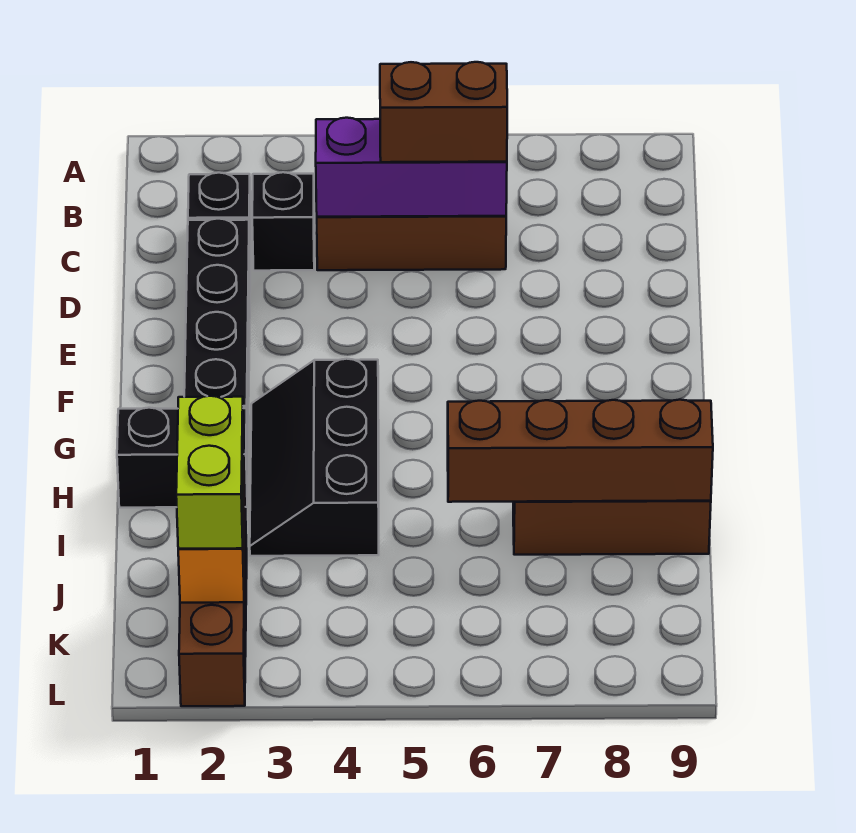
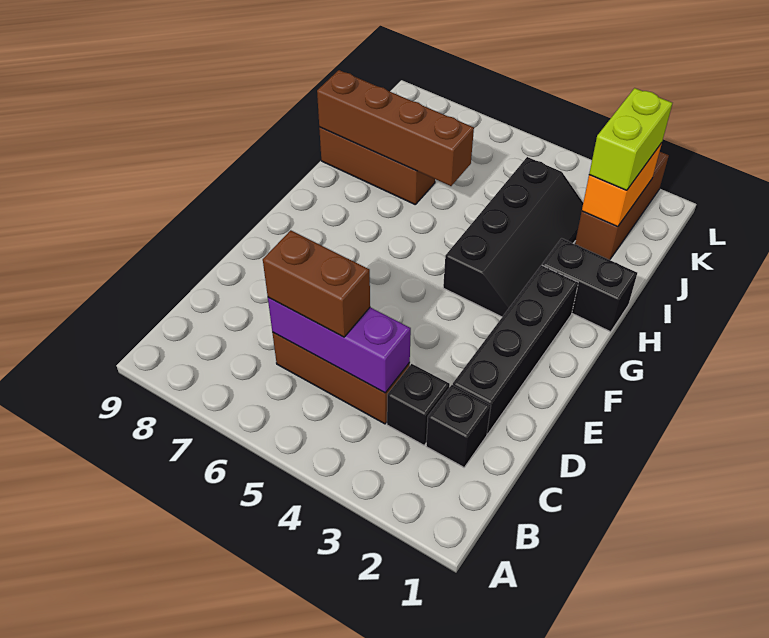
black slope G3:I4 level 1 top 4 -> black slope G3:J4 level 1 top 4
== == ==
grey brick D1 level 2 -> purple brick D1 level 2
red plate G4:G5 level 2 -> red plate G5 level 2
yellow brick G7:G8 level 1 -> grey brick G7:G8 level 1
== == ==
PROBLEM | From the entries above, extract only the lines running from the one containing "red plate G4:G5" through the one containing "yellow brick G7:G8", inclusive.

RESULT FOR THIS EXERCISE |
red plate G4:G5 level 2 -> red plate G5 level 2
yellow brick G7:G8 level 1 -> grey brick G7:G8 level 1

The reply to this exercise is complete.